__Records for this exercise__

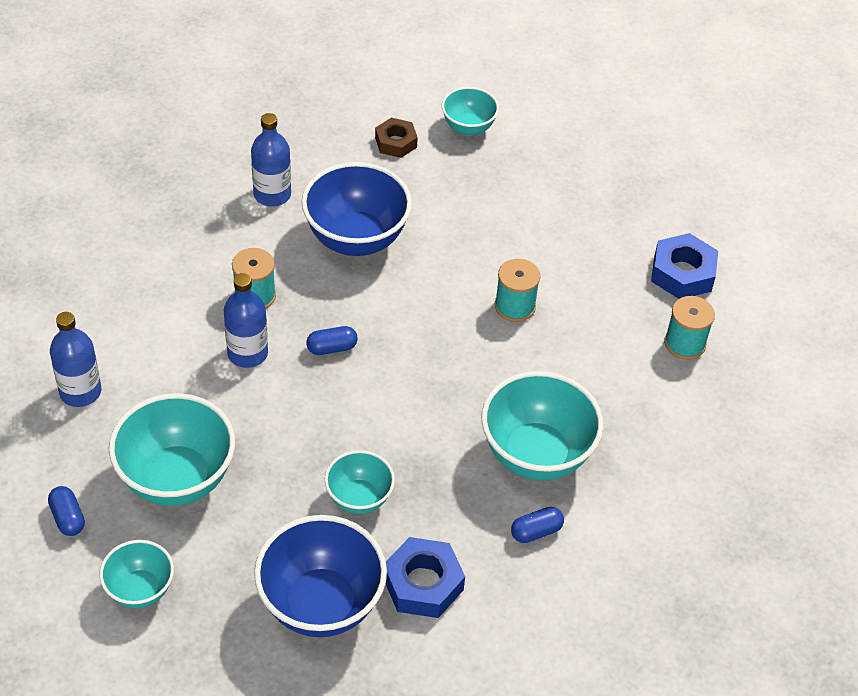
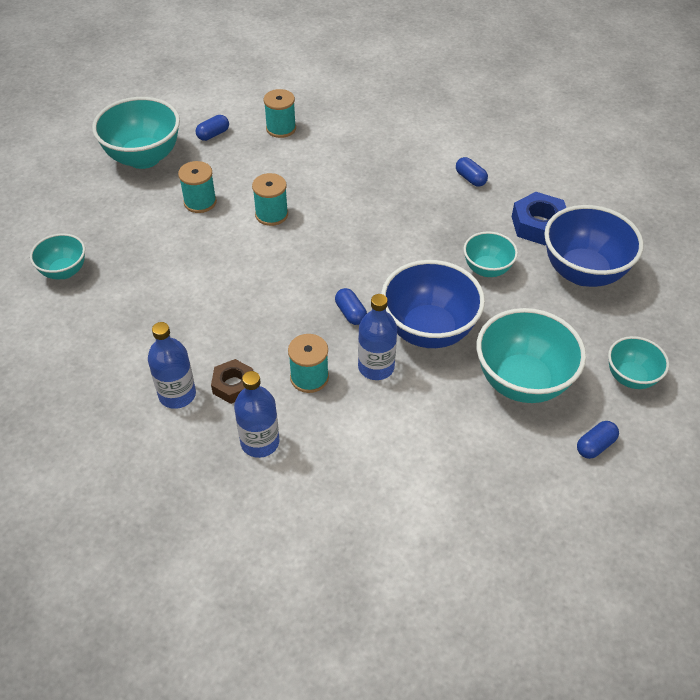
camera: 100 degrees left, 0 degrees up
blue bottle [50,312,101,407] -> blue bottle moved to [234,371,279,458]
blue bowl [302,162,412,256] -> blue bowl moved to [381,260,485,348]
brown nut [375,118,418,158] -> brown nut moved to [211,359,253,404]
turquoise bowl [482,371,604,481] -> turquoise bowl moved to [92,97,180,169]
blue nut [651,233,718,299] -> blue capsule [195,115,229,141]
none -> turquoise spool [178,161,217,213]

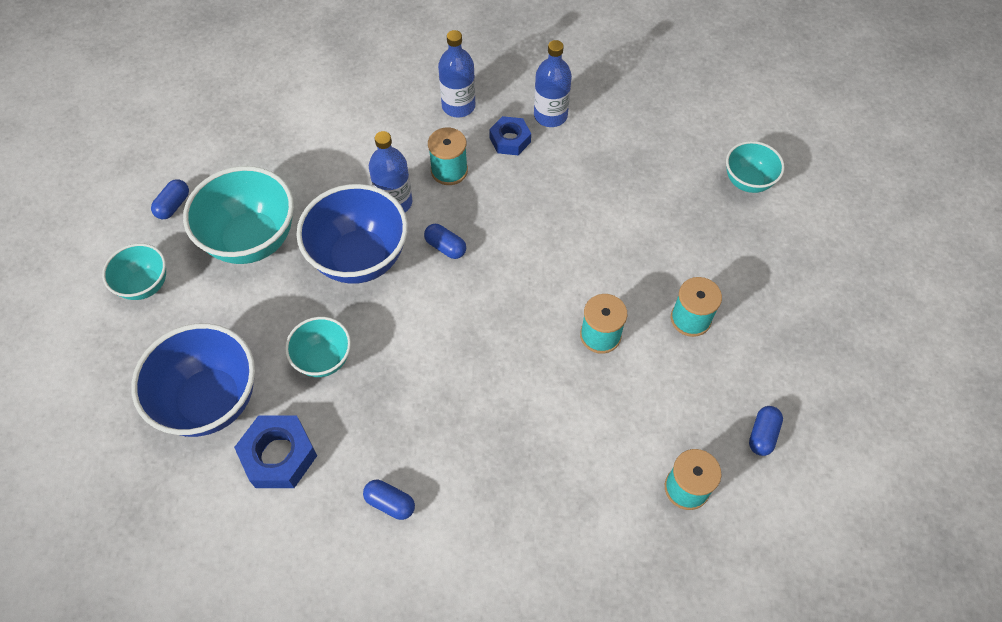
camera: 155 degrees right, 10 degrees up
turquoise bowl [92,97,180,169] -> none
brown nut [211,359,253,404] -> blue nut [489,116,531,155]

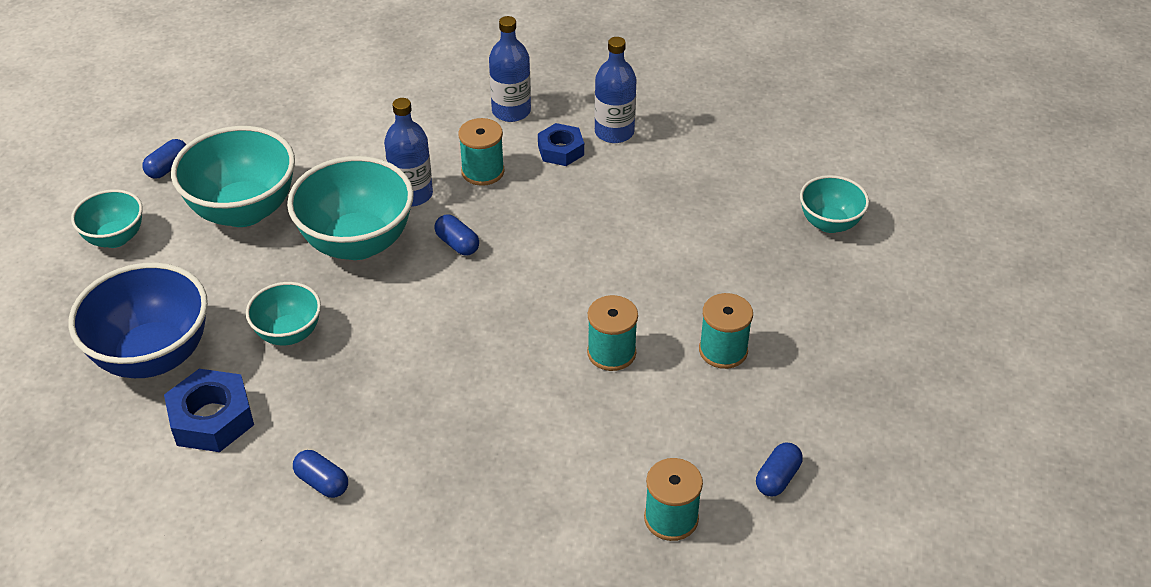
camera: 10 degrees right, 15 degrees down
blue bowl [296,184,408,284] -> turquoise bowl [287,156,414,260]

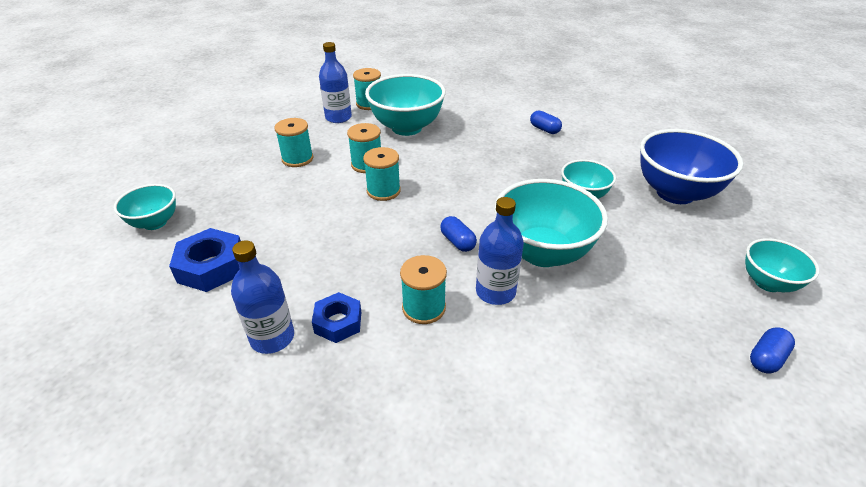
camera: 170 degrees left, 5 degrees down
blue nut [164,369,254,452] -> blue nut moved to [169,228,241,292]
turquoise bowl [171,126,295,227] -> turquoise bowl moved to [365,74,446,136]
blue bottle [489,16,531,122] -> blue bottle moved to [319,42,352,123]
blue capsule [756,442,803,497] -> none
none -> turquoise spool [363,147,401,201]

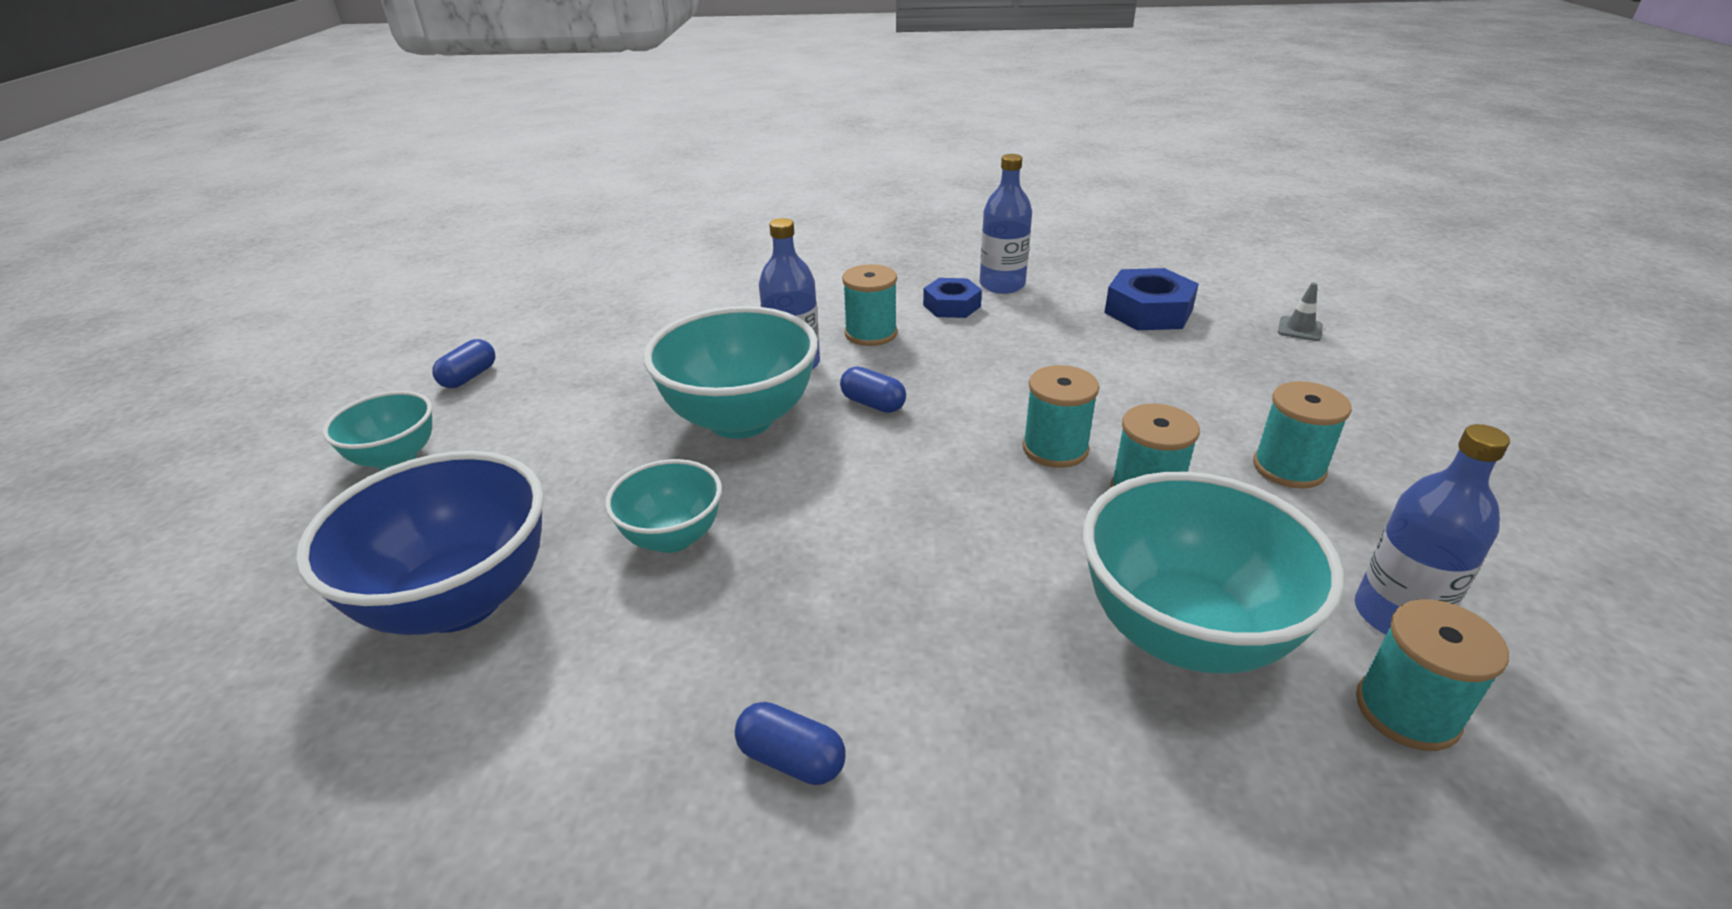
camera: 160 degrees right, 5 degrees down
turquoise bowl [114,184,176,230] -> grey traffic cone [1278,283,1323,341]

__The problem__
Copy exactly the lines from the line containing "blue bowl [296,184,408,284]" through the last line of the records above, both included, and leave out any pictures.

__Answer section__
blue bowl [296,184,408,284] -> turquoise bowl [287,156,414,260]

camera: 170 degrees left, 5 degrees down
blue nut [164,369,254,452] -> blue nut moved to [169,228,241,292]
turquoise bowl [171,126,295,227] -> turquoise bowl moved to [365,74,446,136]
blue bottle [489,16,531,122] -> blue bottle moved to [319,42,352,123]
blue capsule [756,442,803,497] -> none
none -> turquoise spool [363,147,401,201]

camera: 160 degrees right, 5 degrees down
turquoise bowl [114,184,176,230] -> grey traffic cone [1278,283,1323,341]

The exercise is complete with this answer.